(Dataset excerpts)
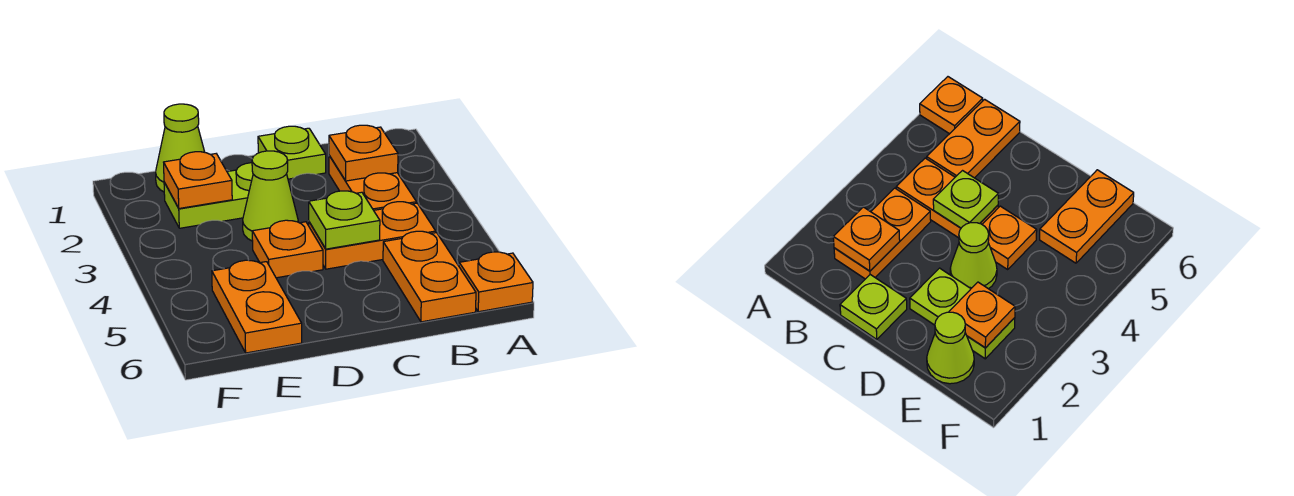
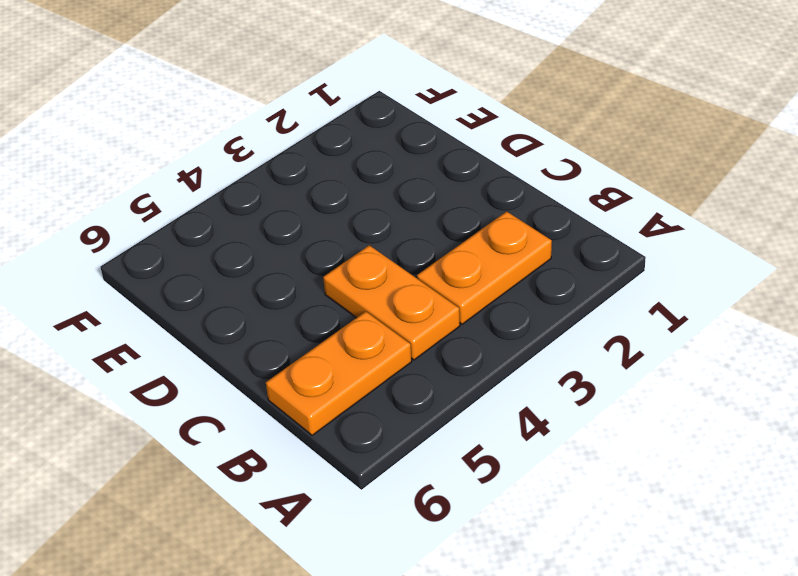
none -> orange plate A6 level 1
none -> lime plate C1 level 1
none -> lime plate D2:E2 level 1

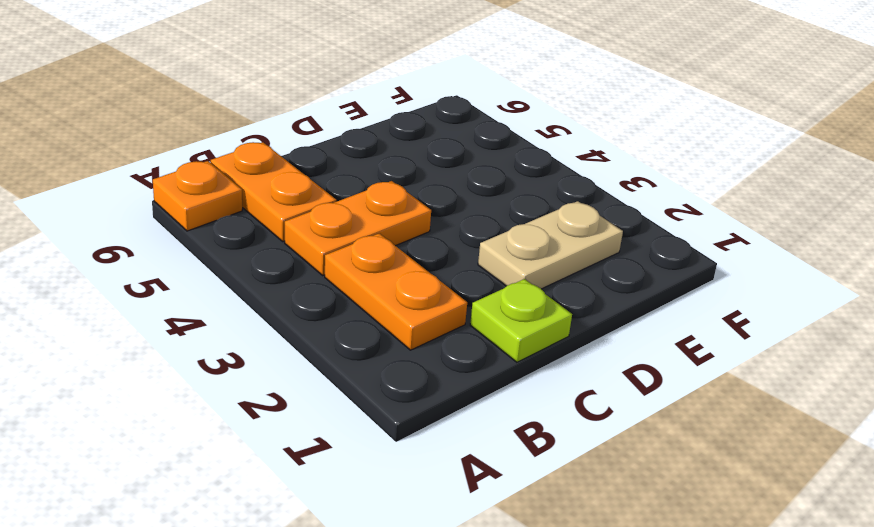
tan plate D2:E2 level 1 -> lime plate D2:E2 level 1
none -> lime cone D3 level 1
none -> orange plate D4 level 1
none -> lime cone E1 level 1

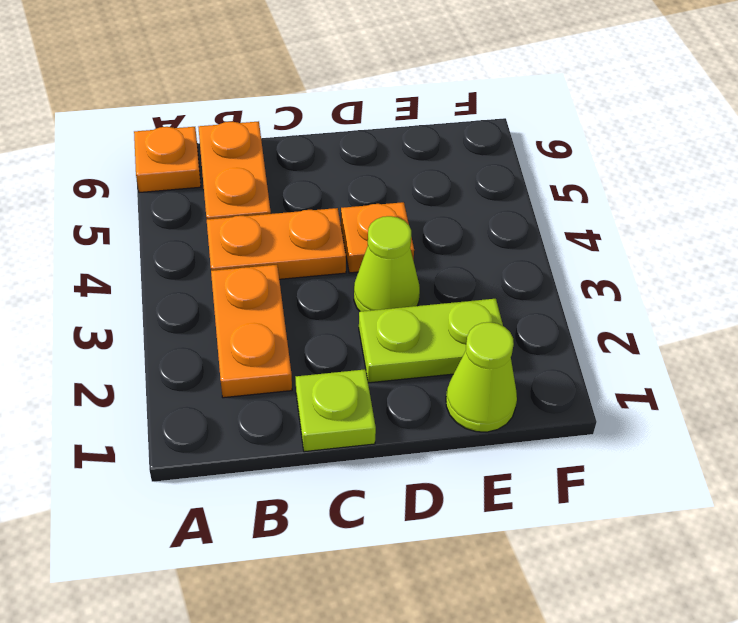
none -> orange plate E5:E6 level 1
none -> orange plate B2 level 2
none -> lime plate C4 level 2

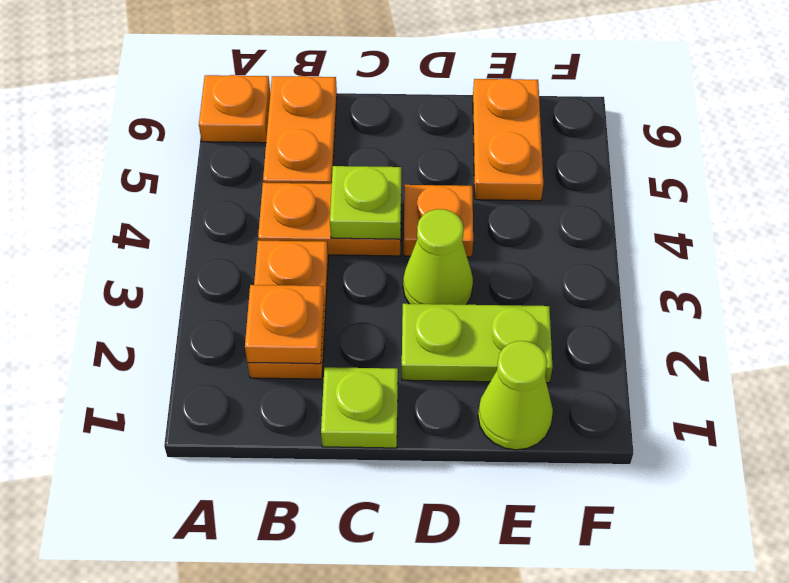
none -> orange plate E2 level 2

§ **What needs to be done**
Scan the data above for the word "plate". Copy every line in which it is found.

§ **Task output**
none -> orange plate A6 level 1
none -> lime plate C1 level 1
none -> lime plate D2:E2 level 1
tan plate D2:E2 level 1 -> lime plate D2:E2 level 1
none -> orange plate D4 level 1
none -> orange plate E5:E6 level 1
none -> orange plate B2 level 2
none -> lime plate C4 level 2
none -> orange plate E2 level 2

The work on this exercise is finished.